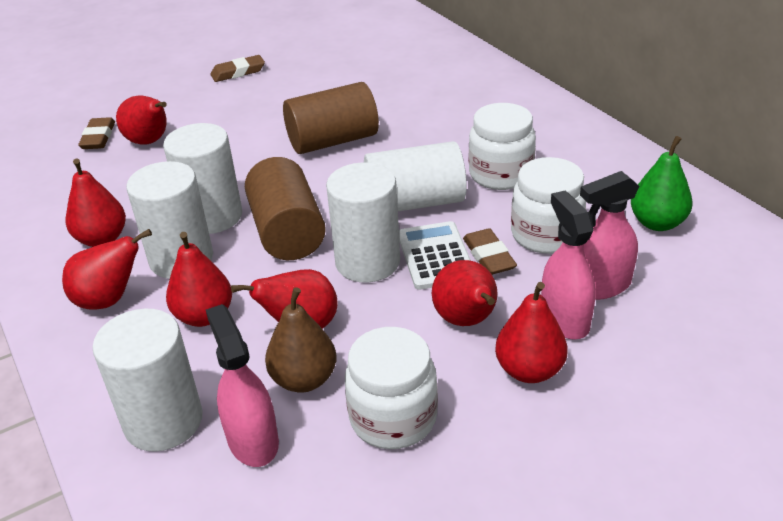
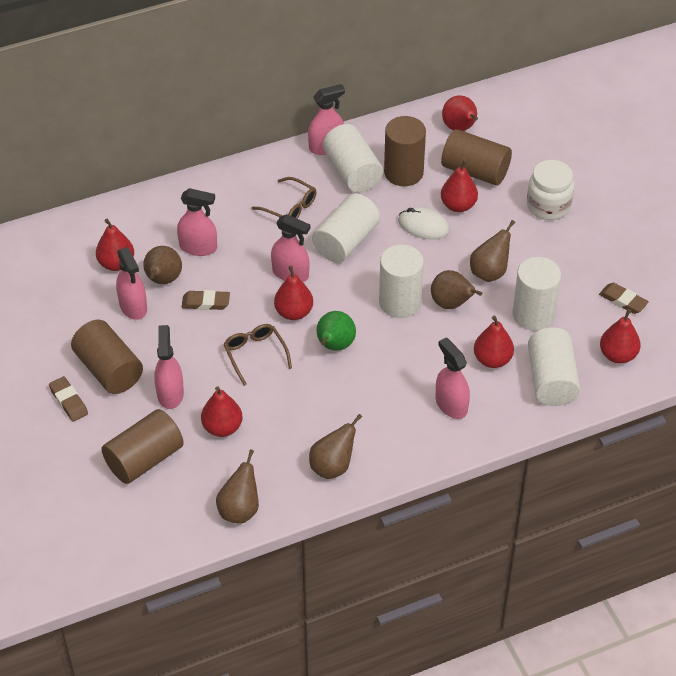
brown cylinder: 2 -> 4
brown glasses: 0 -> 2
brown pear: 1 -> 5
pink spray bottle: 3 -> 6
white calculator: 1 -> 0
white jar: 3 -> 1
white mouse: 0 -> 1

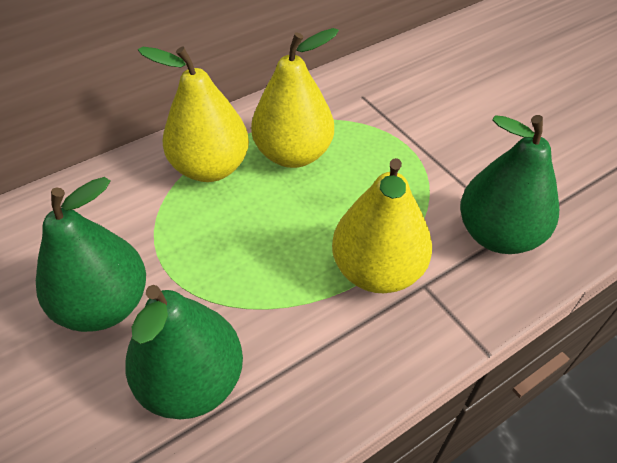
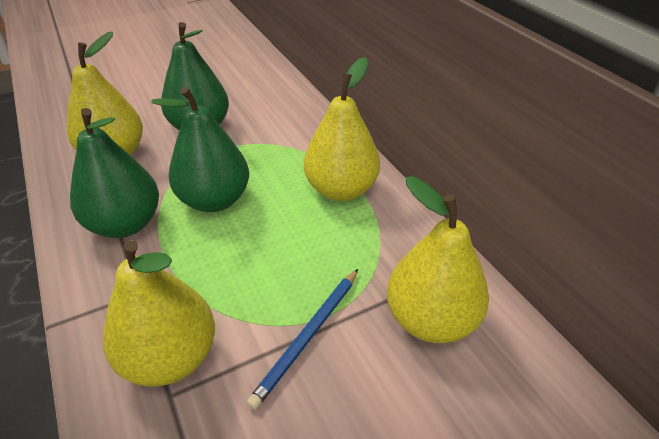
blue pencil: 0 -> 1
yellow pear: 3 -> 4

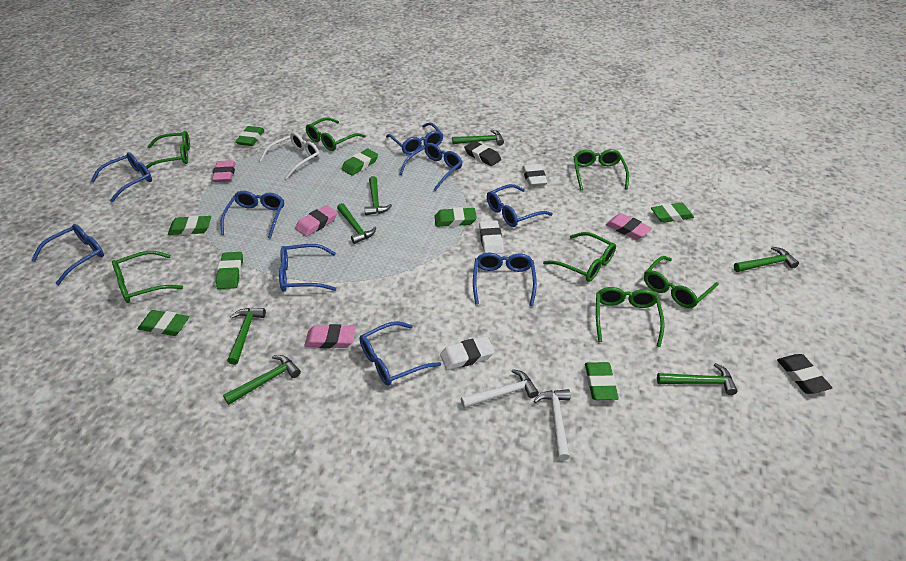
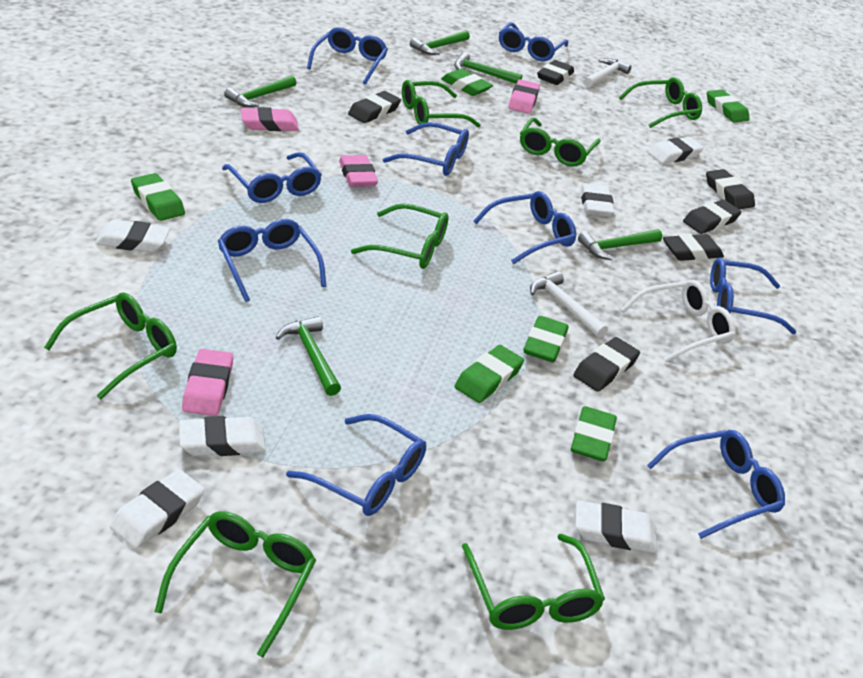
black eraser: 2 -> 6
green eraser: 8 -> 6
green hammer: 7 -> 5
white eraser: 3 -> 6

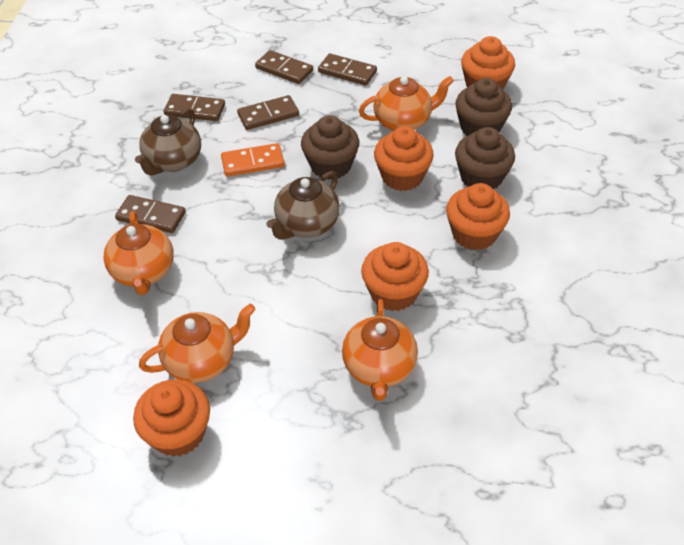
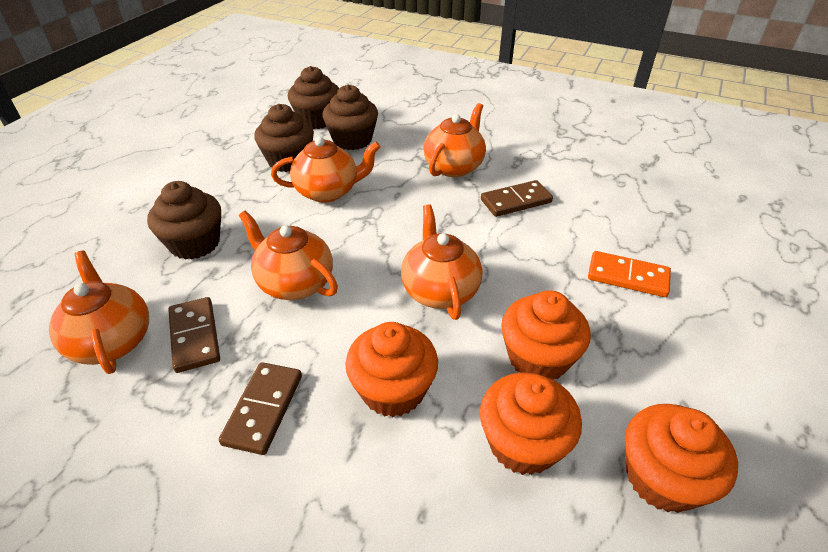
brown cupcake: 3 -> 4
brown domino: 5 -> 3
brown teapot: 2 -> 0
orange cupcake: 5 -> 4
orange teapot: 4 -> 5

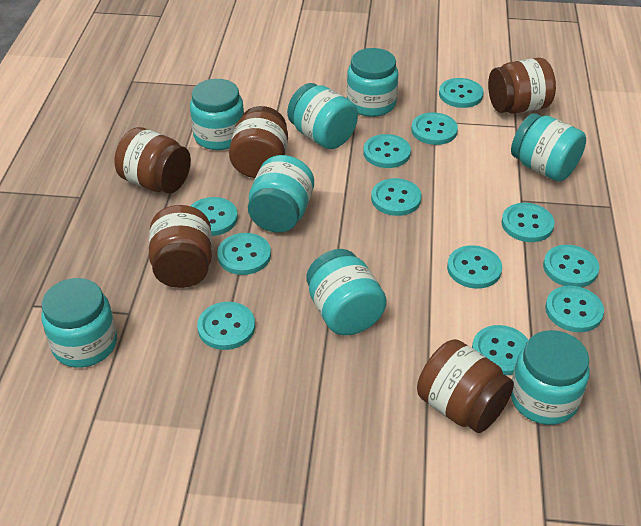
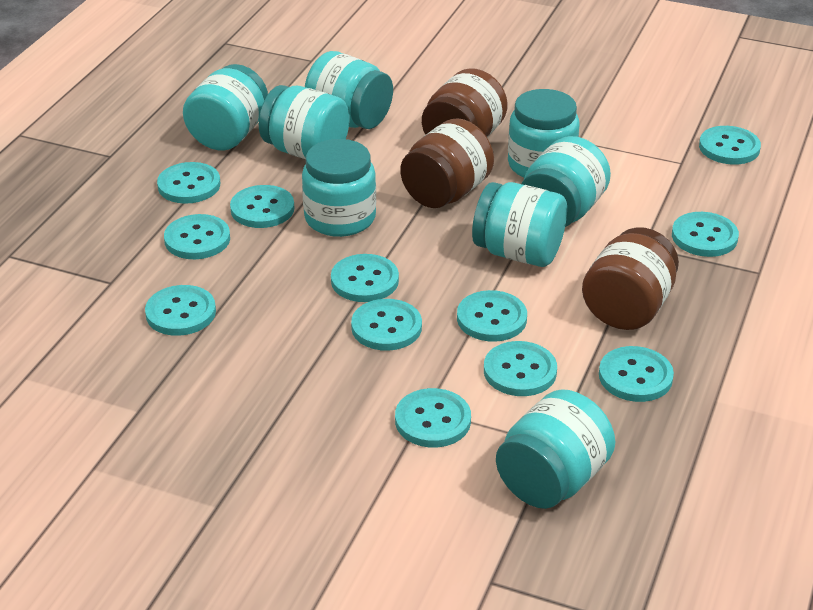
brown jar: 5 -> 3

● ● ● ●

Exercise:
Show every line from the entries above in which the word "brown" appears.

Written answer:
brown cylinder: 2 -> 4
brown glasses: 0 -> 2
brown pear: 1 -> 5
brown cupcake: 3 -> 4
brown domino: 5 -> 3
brown teapot: 2 -> 0
brown jar: 5 -> 3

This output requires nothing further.